>>>>

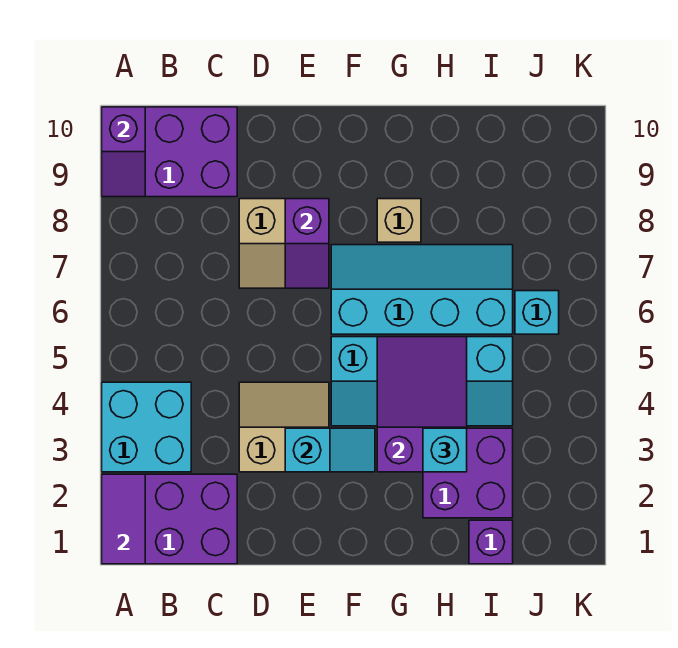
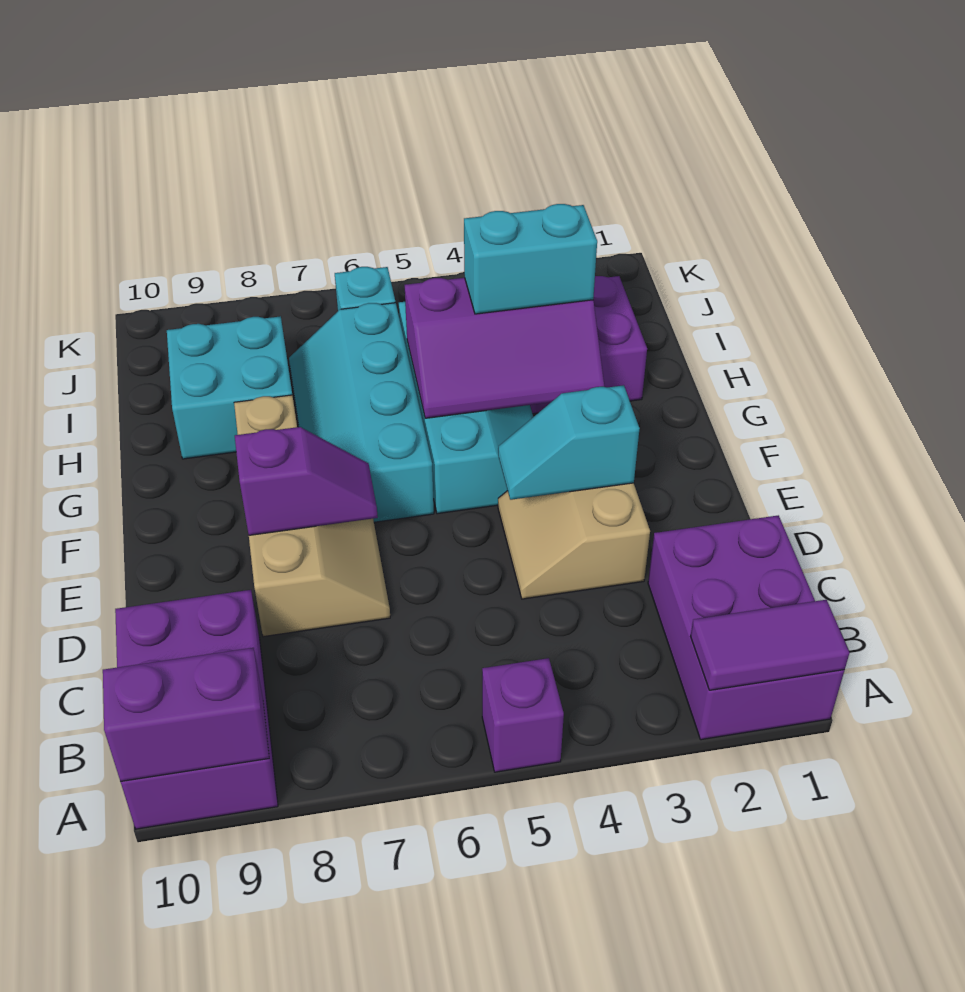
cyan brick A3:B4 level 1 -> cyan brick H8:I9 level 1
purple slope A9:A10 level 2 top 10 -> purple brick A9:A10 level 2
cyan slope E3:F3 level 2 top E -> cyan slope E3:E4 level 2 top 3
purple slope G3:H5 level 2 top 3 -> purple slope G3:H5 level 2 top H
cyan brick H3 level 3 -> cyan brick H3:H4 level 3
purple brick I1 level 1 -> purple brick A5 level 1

<<<<

* Exercise instructions: Go through the entries and report every line with the string "purple".

* Answer for this exercise:
purple slope A9:A10 level 2 top 10 -> purple brick A9:A10 level 2
purple slope G3:H5 level 2 top 3 -> purple slope G3:H5 level 2 top H
purple brick I1 level 1 -> purple brick A5 level 1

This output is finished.